- Task prompt
All of the data is to be written out again exactly, without the pictures.

Scene comparison data:
_____

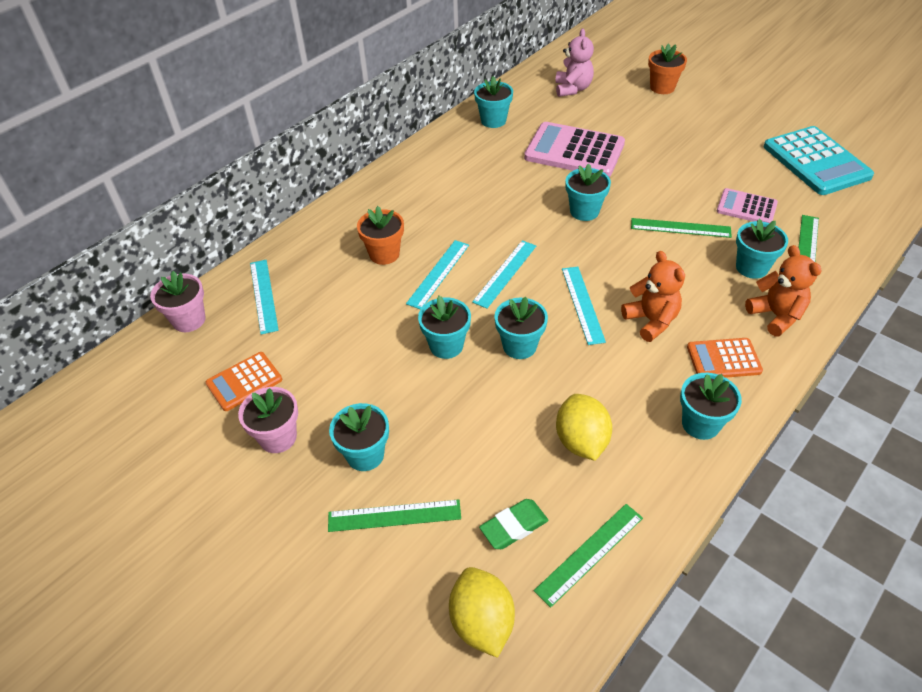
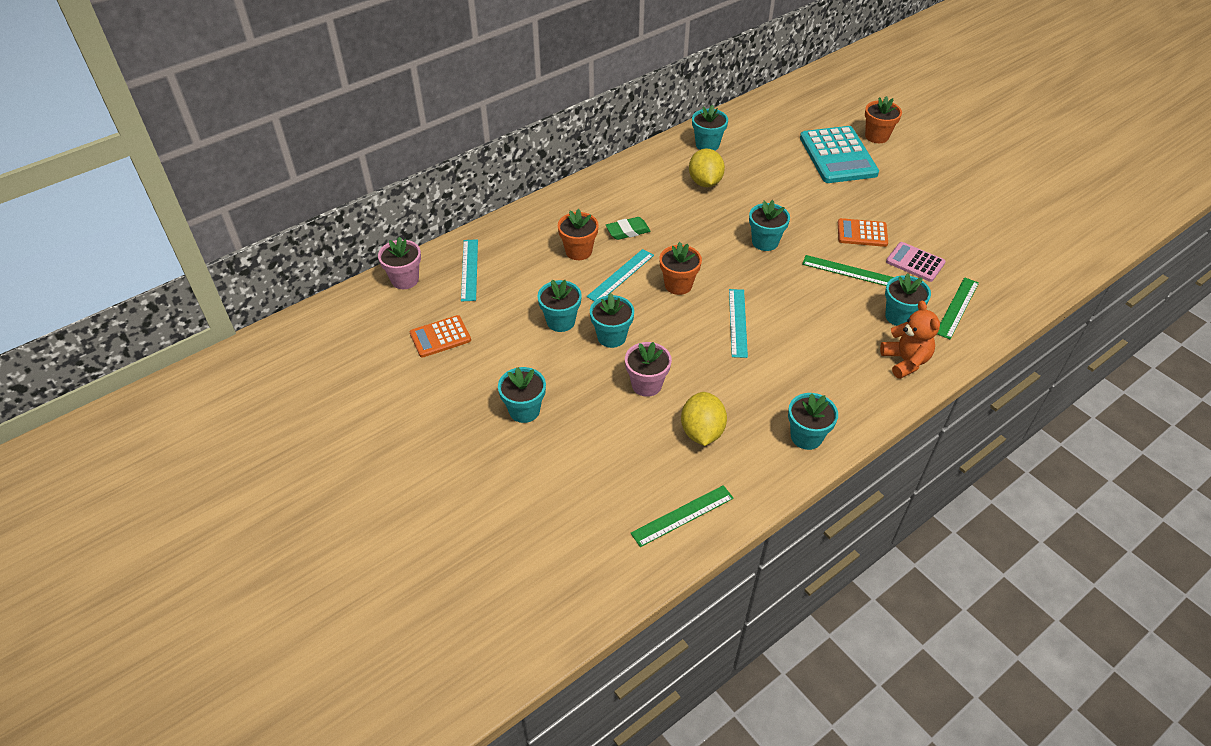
camera: 10 degrees right, 0 degrees up
(278, 437) = (458, 385): pink flower pot -> pink flower pot (646, 385)
(394, 515) = (536, 459): green ruler -> none
(481, 622) = (584, 547): yellow lemon -> yellow lemon (705, 182)
(505, 273) = (678, 285): turquoise ruler -> orange flower pot
(514, 526) = (628, 485): green eraser -> green eraser (628, 231)
(519, 346) = (673, 348): turquoise flower pot -> turquoise flower pot (560, 321)
(572, 89) = (790, 125): pink teddy bear -> none
(574, 151) = (773, 185): pink calculator -> none
(651, 321) = (793, 346): orange teddy bear -> none
(723, 359) = (845, 389): orange calculator -> orange calculator (862, 233)
(816, 162) = (998, 230): turquoise calculator -> turquoise calculator (838, 156)

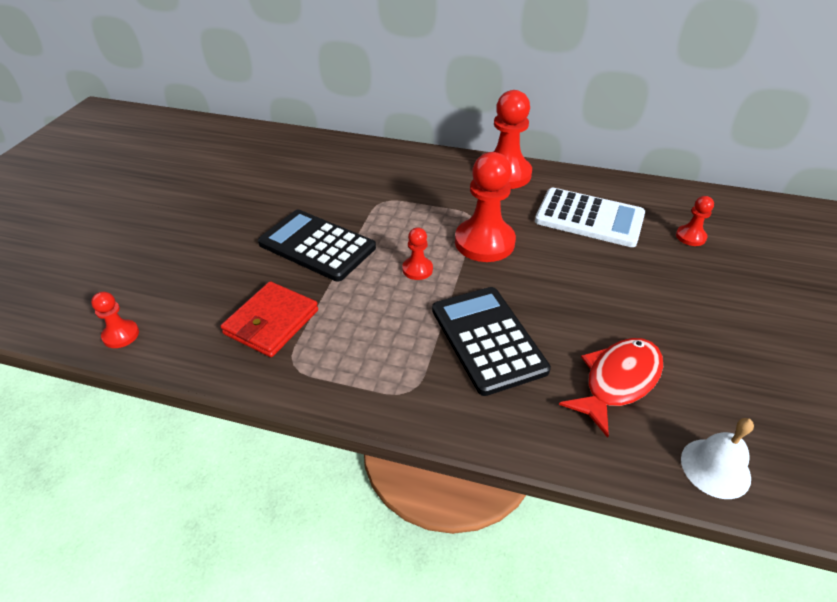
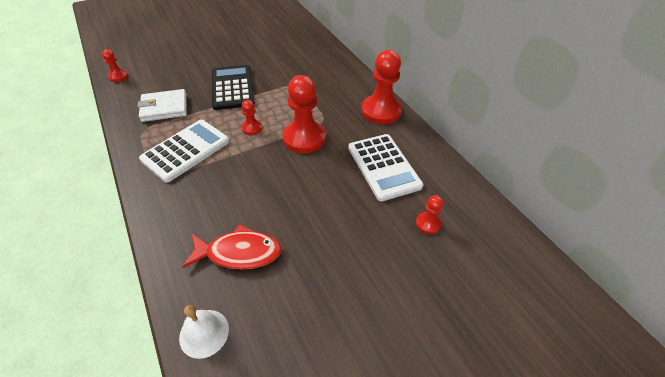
camera: 45 degrees right, 5 degrees up
(271, 322) = (164, 108): red wallet -> white wallet
(389, 343) = (186, 150): none -> white calculator
(487, 339) = (222, 182): black calculator -> none

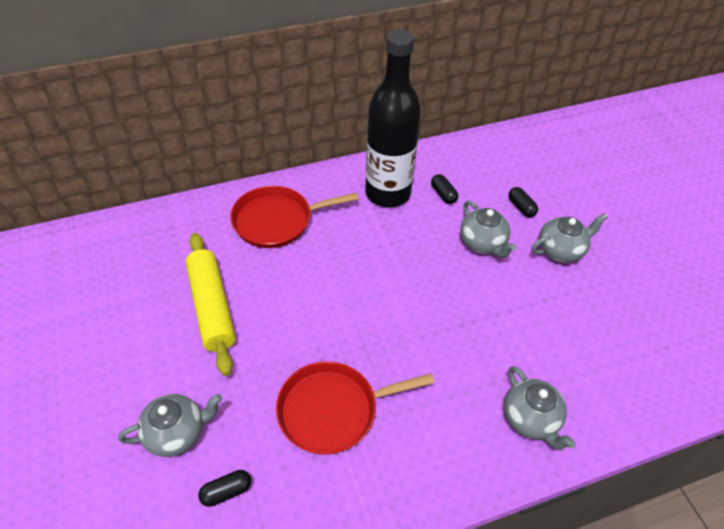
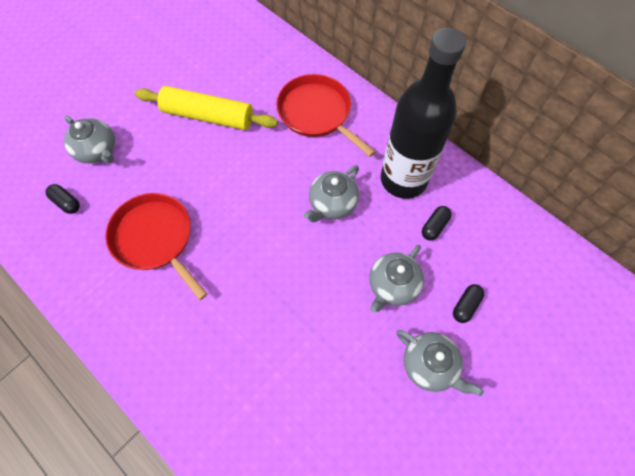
camera: 65 degrees right, 15 degrees up
(212, 307) = (208, 116): yellow rolling pin -> yellow rolling pin turned 60 degrees clockwise
(531, 419) = (211, 398): grey teapot -> grey teapot (332, 204)

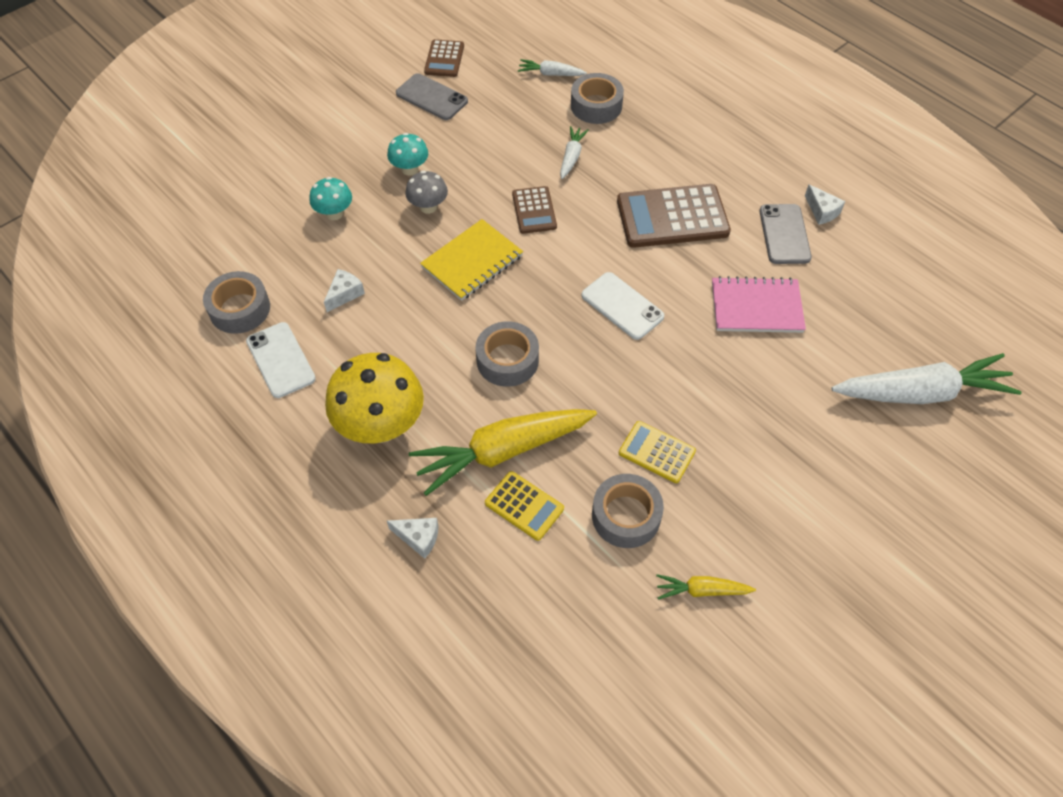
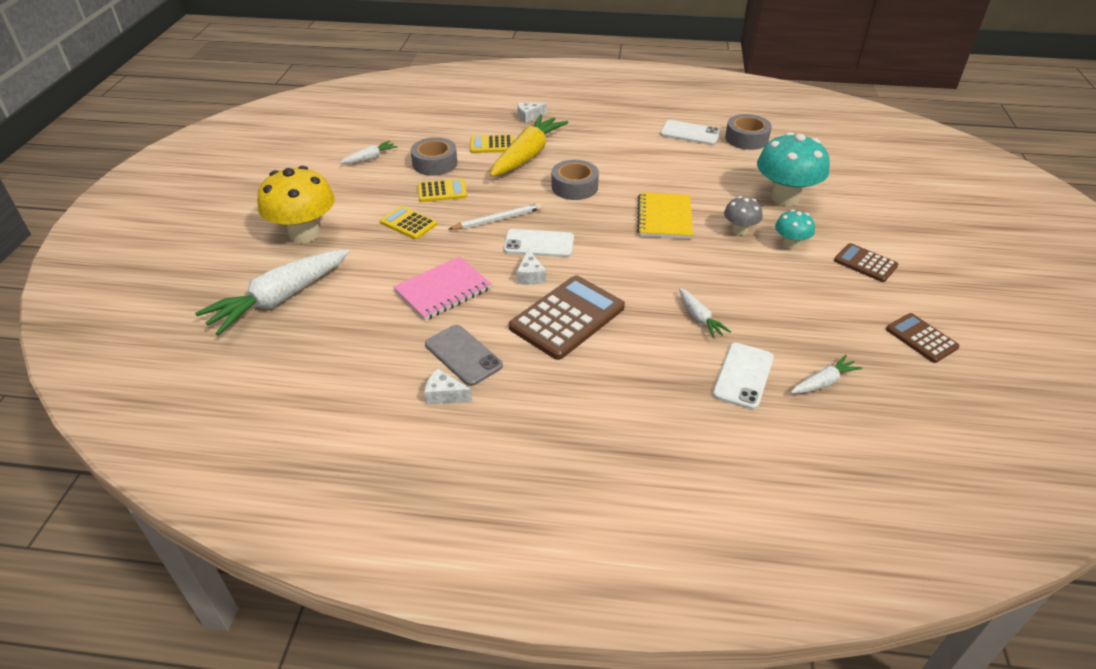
camera: 140 degrees right, 15 degrees down
(334, 213) = (785, 197): turquoise mushroom -> turquoise mushroom, size x1.94
(345, 294) = (707, 169): white cheese -> white cheese (530, 276)
(381, 425) = (602, 137): yellow mushroom -> yellow mushroom (304, 233)
(431, 97) = (869, 300): grey phone -> none
(534, 210) = (671, 266): brown calculator -> brown calculator (865, 263)
(596, 106) = (743, 376): grey tape -> white phone
(633, 364) = (497, 219): none -> white pencil
(702, 590) = (370, 158): yellow carrot -> white carrot
(731, 421) = (408, 223): none -> yellow calculator

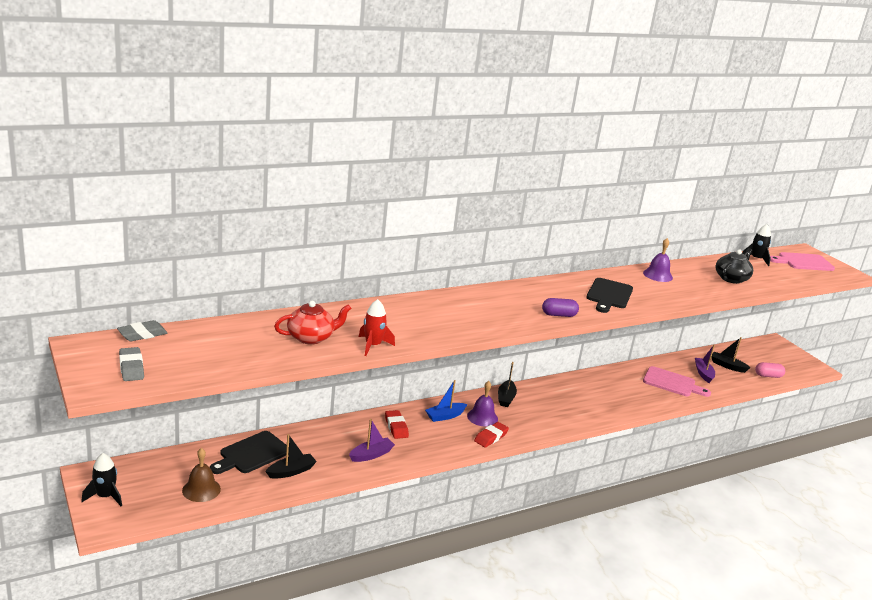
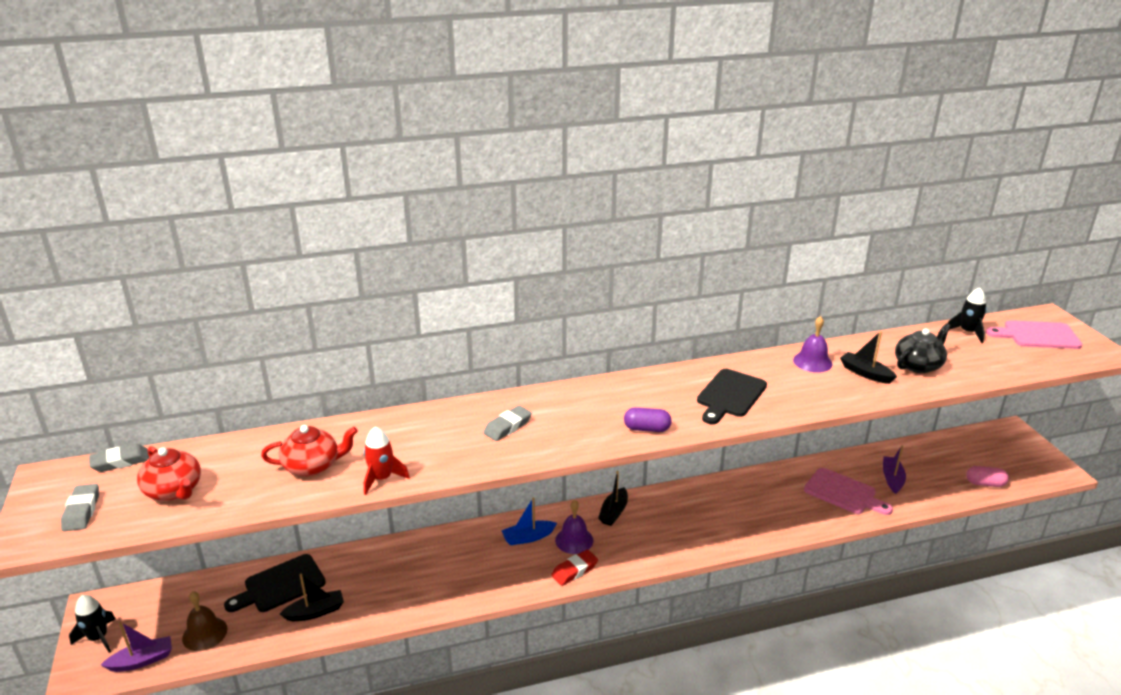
camera: 15 degrees right, 5 degrees up
(204, 354) = (174, 490): none -> red teapot
(371, 455) = (418, 591): purple boat -> purple boat (142, 661)
(396, 427) = (462, 552): red eraser -> none
(453, 313) = (507, 427): none -> grey eraser
(727, 366) = (930, 467): black boat -> black boat (865, 373)

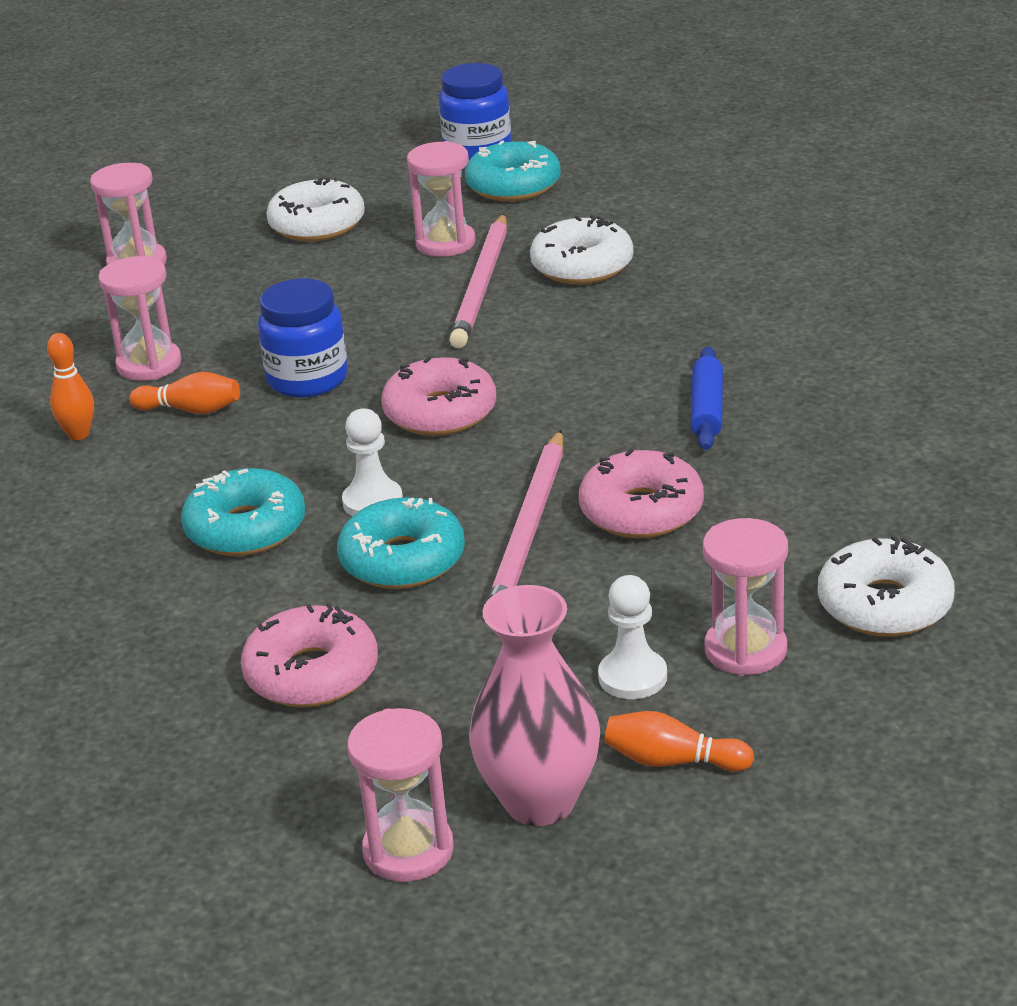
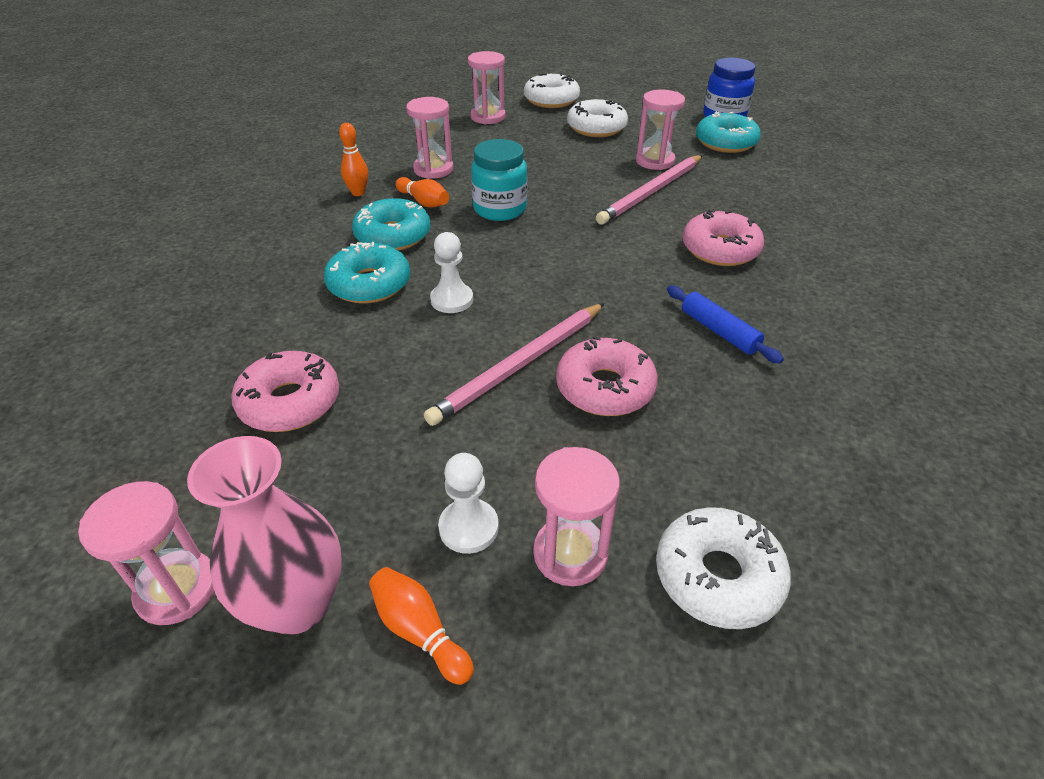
camera: 30 degrees right, 10 degrees up
(308, 379) = (500, 209): blue jar -> turquoise jar
(402, 560) = (425, 348): turquoise donut -> turquoise donut (393, 235)
(440, 412) = (549, 259): pink donut -> pink donut (720, 249)
(582, 266) = (723, 202): white donut -> white donut (551, 100)
(707, 409) = (719, 331): blue rolling pin -> blue rolling pin turned 75 degrees counterclockwise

_____

- Answer for this exercise
camera: 10 degrees right, 0 degrees up
(278, 437) = (458, 385): pink flower pot -> pink flower pot (646, 385)
(394, 515) = (536, 459): green ruler -> none
(481, 622) = (584, 547): yellow lemon -> yellow lemon (705, 182)
(505, 273) = (678, 285): turquoise ruler -> orange flower pot
(514, 526) = (628, 485): green eraser -> green eraser (628, 231)
(519, 346) = (673, 348): turquoise flower pot -> turquoise flower pot (560, 321)
(572, 89) = (790, 125): pink teddy bear -> none
(574, 151) = (773, 185): pink calculator -> none
(651, 321) = (793, 346): orange teddy bear -> none
(723, 359) = (845, 389): orange calculator -> orange calculator (862, 233)
(816, 162) = (998, 230): turquoise calculator -> turquoise calculator (838, 156)

camera: 45 degrees right, 5 degrees up
(271, 322) = (164, 108): red wallet -> white wallet
(389, 343) = (186, 150): none -> white calculator
(487, 339) = (222, 182): black calculator -> none

camera: 65 degrees right, 15 degrees up
(212, 307) = (208, 116): yellow rolling pin -> yellow rolling pin turned 60 degrees clockwise
(531, 419) = (211, 398): grey teapot -> grey teapot (332, 204)

camera: 140 degrees right, 15 degrees down
(334, 213) = (785, 197): turquoise mushroom -> turquoise mushroom, size x1.94
(345, 294) = (707, 169): white cheese -> white cheese (530, 276)
(381, 425) = (602, 137): yellow mushroom -> yellow mushroom (304, 233)
(431, 97) = (869, 300): grey phone -> none
(534, 210) = (671, 266): brown calculator -> brown calculator (865, 263)
(596, 106) = (743, 376): grey tape -> white phone
(633, 364) = (497, 219): none -> white pencil
(702, 590) = (370, 158): yellow carrot -> white carrot
(731, 421) = (408, 223): none -> yellow calculator

camera: 15 degrees right, 5 degrees up
(204, 354) = (174, 490): none -> red teapot
(371, 455) = (418, 591): purple boat -> purple boat (142, 661)
(396, 427) = (462, 552): red eraser -> none
(453, 313) = (507, 427): none -> grey eraser
(727, 366) = (930, 467): black boat -> black boat (865, 373)

camera: 30 degrees right, 10 degrees up
(308, 379) = (500, 209): blue jar -> turquoise jar
(402, 560) = (425, 348): turquoise donut -> turquoise donut (393, 235)
(440, 412) = (549, 259): pink donut -> pink donut (720, 249)
(582, 266) = (723, 202): white donut -> white donut (551, 100)
(707, 409) = (719, 331): blue rolling pin -> blue rolling pin turned 75 degrees counterclockwise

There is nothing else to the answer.